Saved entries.
····················

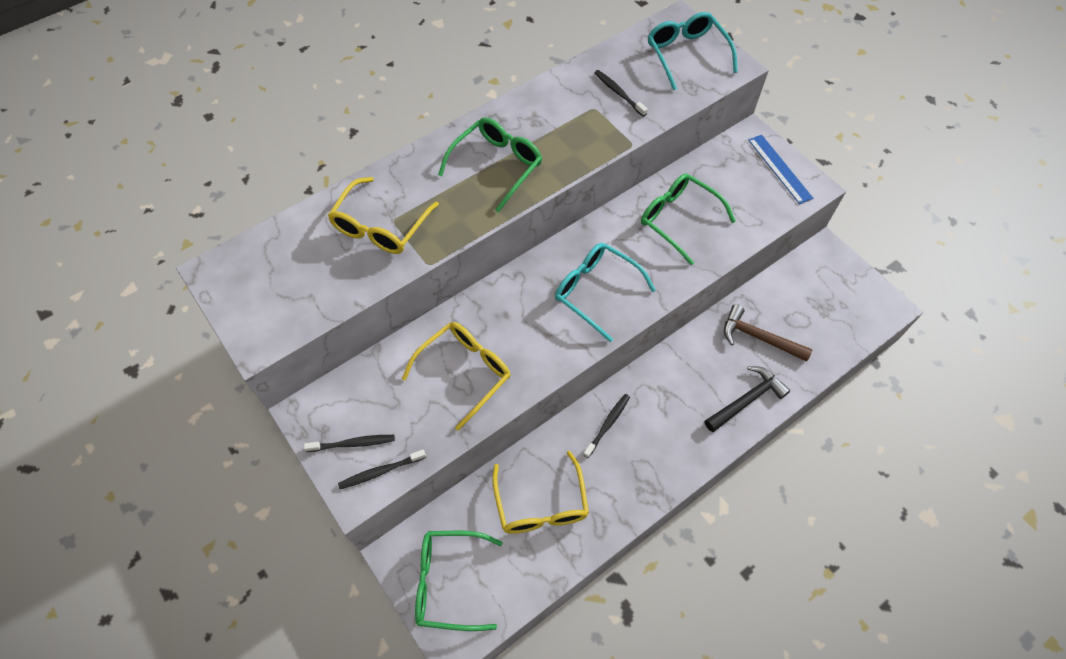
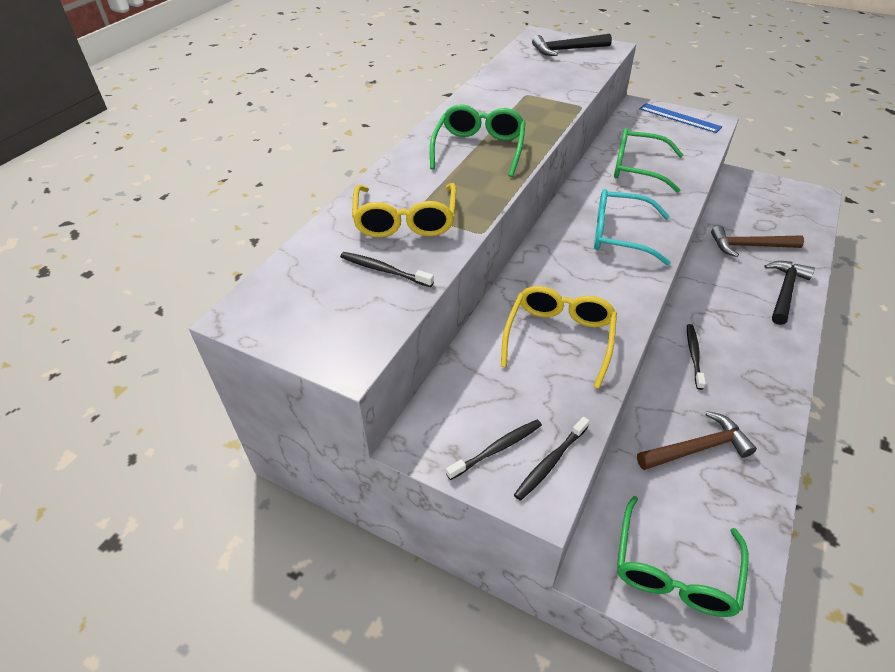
camera: 25 degrees left, 15 degrees down
green glasses [415,531,503,631] -> green glasses turned 45 degrees counterclockwise [617,496,749,617]
yellow glasses [492,451,589,534] -> brown hammer [637,411,757,470]
black toothbrush [594,70,648,117] -> black toothbrush moved to [340,252,434,287]
turquoise glasses [648,12,738,90] -> black hammer [532,34,612,56]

····················

Before handing back the copy, remove the pictures; otherwise print the data exactly.

camera: 25 degrees left, 15 degrees down
green glasses [415,531,503,631] -> green glasses turned 45 degrees counterclockwise [617,496,749,617]
yellow glasses [492,451,589,534] -> brown hammer [637,411,757,470]
black toothbrush [594,70,648,117] -> black toothbrush moved to [340,252,434,287]
turquoise glasses [648,12,738,90] -> black hammer [532,34,612,56]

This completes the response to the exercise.